#### [Records shown]

┌──

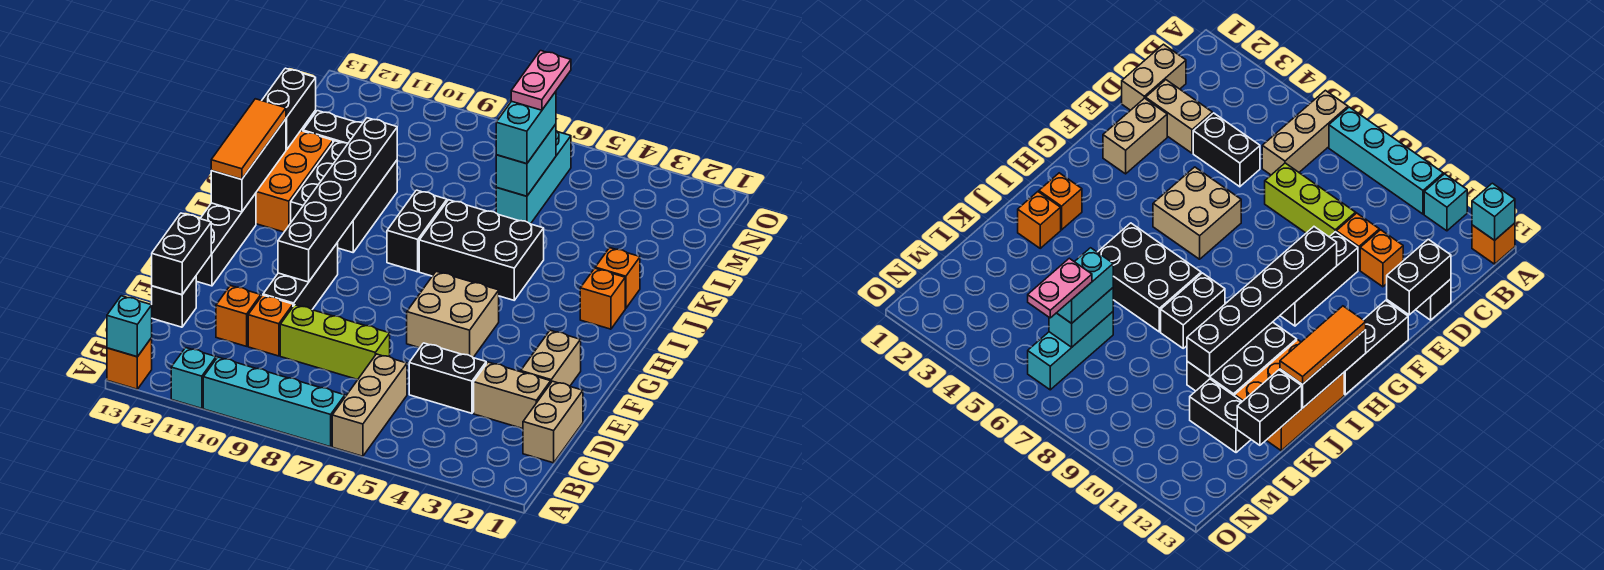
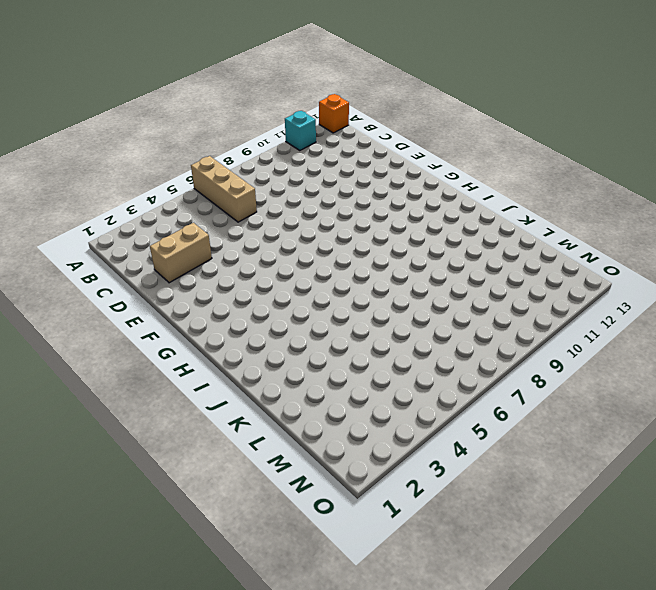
none -> cyan brick A7:A10 level 1
none -> tan brick C1:D1 level 1
none -> black brick D4:D5 level 1
none -> lime brick D7:D9 level 1

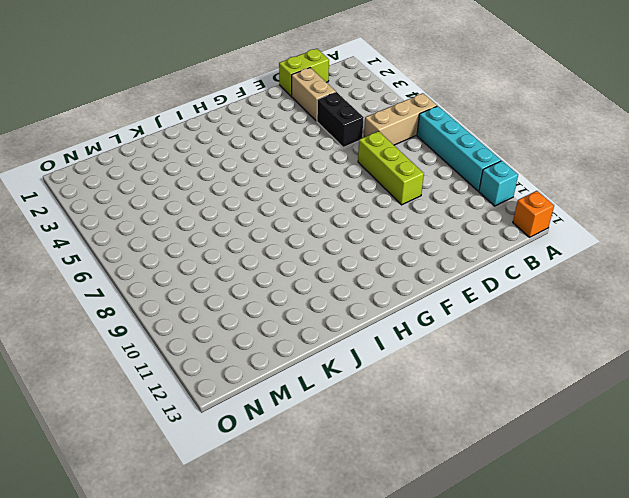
lime brick C1:D1 level 1 -> tan brick C1:D1 level 1
none -> orange brick D10 level 1
none -> orange brick D11 level 1
none -> black brick D13 level 1
none -> tan brick E2:F2 level 1

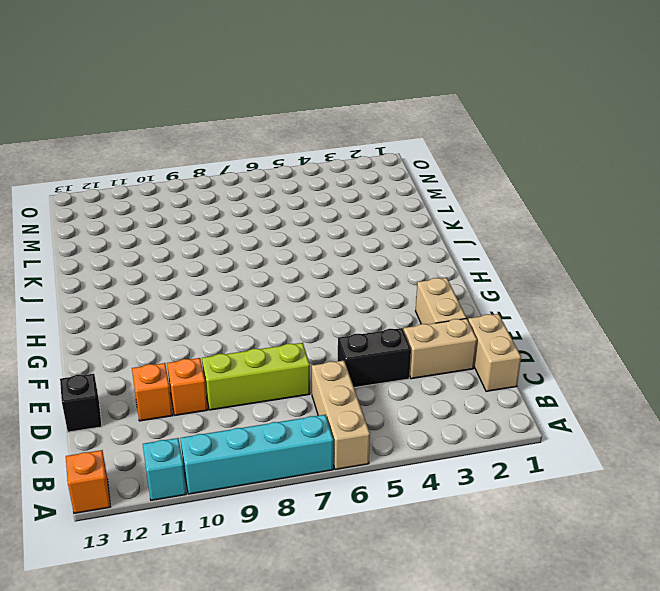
none -> black brick E10:G10 level 1
none -> tan brick F5:G6 level 1
none -> black brick F13:H13 level 1
none -> orange brick I2 level 1

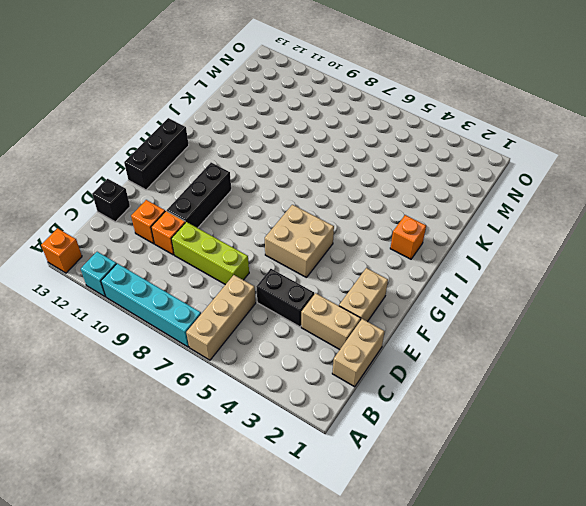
none -> black brick I5:J7 level 1
none -> black brick I8:J8 level 1
none -> black brick I10:K11 level 1
none -> orange brick I12:K13 level 1

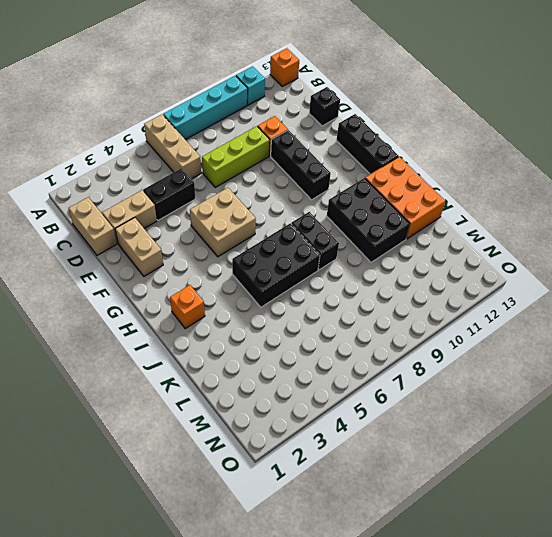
none -> orange brick D11 level 1
none -> orange brick J2 level 1
none -> cyan brick L6:N6 level 1
none -> black brick L11:L12 level 1

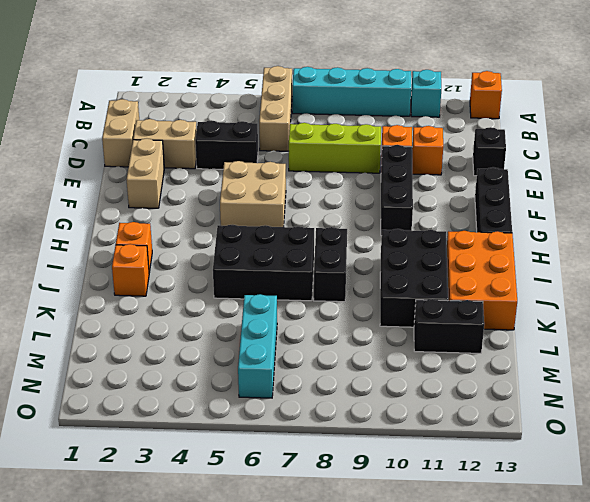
none -> cyan brick A13 level 2
none -> black brick D13:E13 level 2
none -> black brick F10:K10 level 2
none -> black brick H13:J13 level 2

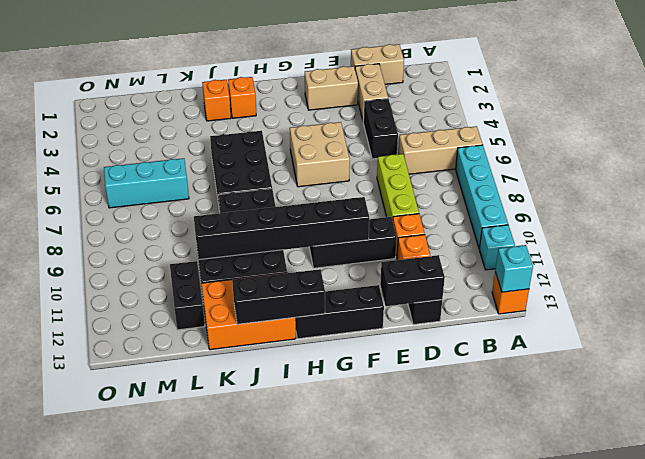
none -> black brick K13:L13 level 2
none -> cyan brick L6:M6 level 2
none -> orange tile H13:J13 level 3
none -> cyan brick L6:M6 level 3

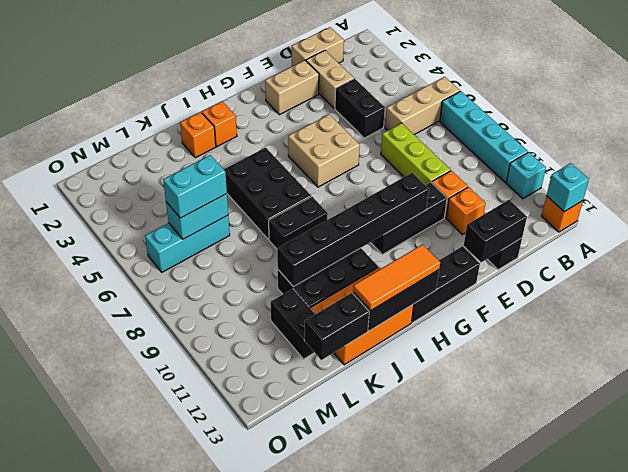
none -> pink plate M6:N6 level 4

└──

#### [Your assignment]
Start with the line that holds "none -> black brick D13 level 1" and retype each line through the last one in the data, exactly and without pictures.

#### [Response area]
none -> black brick D13 level 1
none -> tan brick E2:F2 level 1

none -> black brick E10:G10 level 1
none -> tan brick F5:G6 level 1
none -> black brick F13:H13 level 1
none -> orange brick I2 level 1

none -> black brick I5:J7 level 1
none -> black brick I8:J8 level 1
none -> black brick I10:K11 level 1
none -> orange brick I12:K13 level 1

none -> orange brick D11 level 1
none -> orange brick J2 level 1
none -> cyan brick L6:N6 level 1
none -> black brick L11:L12 level 1

none -> cyan brick A13 level 2
none -> black brick D13:E13 level 2
none -> black brick F10:K10 level 2
none -> black brick H13:J13 level 2

none -> black brick K13:L13 level 2
none -> cyan brick L6:M6 level 2
none -> orange tile H13:J13 level 3
none -> cyan brick L6:M6 level 3

none -> pink plate M6:N6 level 4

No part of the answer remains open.